Write back each entry precisely as it is given.

Before-and-after change records:

____

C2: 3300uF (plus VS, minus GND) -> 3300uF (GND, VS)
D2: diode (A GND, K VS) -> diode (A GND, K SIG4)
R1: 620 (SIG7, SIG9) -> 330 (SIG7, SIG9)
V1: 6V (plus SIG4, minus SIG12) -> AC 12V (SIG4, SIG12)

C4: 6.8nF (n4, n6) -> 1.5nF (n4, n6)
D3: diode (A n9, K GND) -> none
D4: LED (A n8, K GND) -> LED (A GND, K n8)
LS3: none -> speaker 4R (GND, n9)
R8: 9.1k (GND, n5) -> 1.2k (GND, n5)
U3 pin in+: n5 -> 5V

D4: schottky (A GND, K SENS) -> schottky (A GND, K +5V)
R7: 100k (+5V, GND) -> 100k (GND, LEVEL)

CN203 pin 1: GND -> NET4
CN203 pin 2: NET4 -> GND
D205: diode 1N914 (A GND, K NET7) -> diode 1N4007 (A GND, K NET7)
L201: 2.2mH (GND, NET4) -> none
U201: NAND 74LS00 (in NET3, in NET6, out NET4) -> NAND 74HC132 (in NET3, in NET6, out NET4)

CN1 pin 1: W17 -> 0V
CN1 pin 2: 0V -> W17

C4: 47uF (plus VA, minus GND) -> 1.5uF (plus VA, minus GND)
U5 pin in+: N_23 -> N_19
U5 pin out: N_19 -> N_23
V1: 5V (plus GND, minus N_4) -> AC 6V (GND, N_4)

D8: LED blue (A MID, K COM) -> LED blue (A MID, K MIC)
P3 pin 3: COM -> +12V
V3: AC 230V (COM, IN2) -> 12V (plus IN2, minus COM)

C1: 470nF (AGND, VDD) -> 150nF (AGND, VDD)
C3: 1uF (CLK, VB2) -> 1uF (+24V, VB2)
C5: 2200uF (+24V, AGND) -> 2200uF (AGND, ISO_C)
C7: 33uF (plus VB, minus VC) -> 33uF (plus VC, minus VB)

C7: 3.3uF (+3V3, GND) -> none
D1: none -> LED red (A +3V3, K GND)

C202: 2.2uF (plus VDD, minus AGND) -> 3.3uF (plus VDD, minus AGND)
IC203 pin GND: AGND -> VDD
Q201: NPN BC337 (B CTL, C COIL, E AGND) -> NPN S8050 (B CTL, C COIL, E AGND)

____

Answer area:
C2: 3300uF (plus VS, minus GND) -> 3300uF (GND, VS)
D2: diode (A GND, K VS) -> diode (A GND, K SIG4)
R1: 620 (SIG7, SIG9) -> 330 (SIG7, SIG9)
V1: 6V (plus SIG4, minus SIG12) -> AC 12V (SIG4, SIG12)

C4: 6.8nF (n4, n6) -> 1.5nF (n4, n6)
D3: diode (A n9, K GND) -> none
D4: LED (A n8, K GND) -> LED (A GND, K n8)
LS3: none -> speaker 4R (GND, n9)
R8: 9.1k (GND, n5) -> 1.2k (GND, n5)
U3 pin in+: n5 -> 5V

D4: schottky (A GND, K SENS) -> schottky (A GND, K +5V)
R7: 100k (+5V, GND) -> 100k (GND, LEVEL)

CN203 pin 1: GND -> NET4
CN203 pin 2: NET4 -> GND
D205: diode 1N914 (A GND, K NET7) -> diode 1N4007 (A GND, K NET7)
L201: 2.2mH (GND, NET4) -> none
U201: NAND 74LS00 (in NET3, in NET6, out NET4) -> NAND 74HC132 (in NET3, in NET6, out NET4)

CN1 pin 1: W17 -> 0V
CN1 pin 2: 0V -> W17

C4: 47uF (plus VA, minus GND) -> 1.5uF (plus VA, minus GND)
U5 pin in+: N_23 -> N_19
U5 pin out: N_19 -> N_23
V1: 5V (plus GND, minus N_4) -> AC 6V (GND, N_4)

D8: LED blue (A MID, K COM) -> LED blue (A MID, K MIC)
P3 pin 3: COM -> +12V
V3: AC 230V (COM, IN2) -> 12V (plus IN2, minus COM)

C1: 470nF (AGND, VDD) -> 150nF (AGND, VDD)
C3: 1uF (CLK, VB2) -> 1uF (+24V, VB2)
C5: 2200uF (+24V, AGND) -> 2200uF (AGND, ISO_C)
C7: 33uF (plus VB, minus VC) -> 33uF (plus VC, minus VB)

C7: 3.3uF (+3V3, GND) -> none
D1: none -> LED red (A +3V3, K GND)

C202: 2.2uF (plus VDD, minus AGND) -> 3.3uF (plus VDD, minus AGND)
IC203 pin GND: AGND -> VDD
Q201: NPN BC337 (B CTL, C COIL, E AGND) -> NPN S8050 (B CTL, C COIL, E AGND)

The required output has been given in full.